> [DATASET EXTRACT]
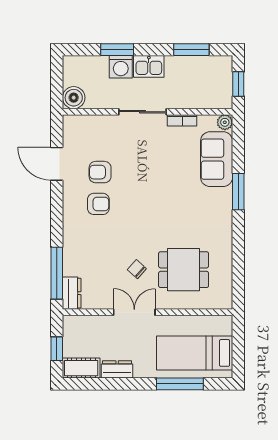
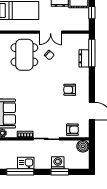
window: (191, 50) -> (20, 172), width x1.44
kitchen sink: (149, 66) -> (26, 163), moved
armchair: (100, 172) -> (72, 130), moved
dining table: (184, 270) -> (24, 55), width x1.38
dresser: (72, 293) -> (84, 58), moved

...

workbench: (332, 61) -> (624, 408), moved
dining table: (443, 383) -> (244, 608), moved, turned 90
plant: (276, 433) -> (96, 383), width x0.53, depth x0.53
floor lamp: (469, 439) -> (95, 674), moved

> [ACTIVITY] In the listing above, locate the line containing "dining table: (443, 383)" and the line containing "floor lamp: (469, 439) -> (95, 674), moved". Extract those two lines and every line between them, exactly as written, and only those.

> [ANSWER TO THIS EXERCISE]
dining table: (443, 383) -> (244, 608), moved, turned 90
plant: (276, 433) -> (96, 383), width x0.53, depth x0.53
floor lamp: (469, 439) -> (95, 674), moved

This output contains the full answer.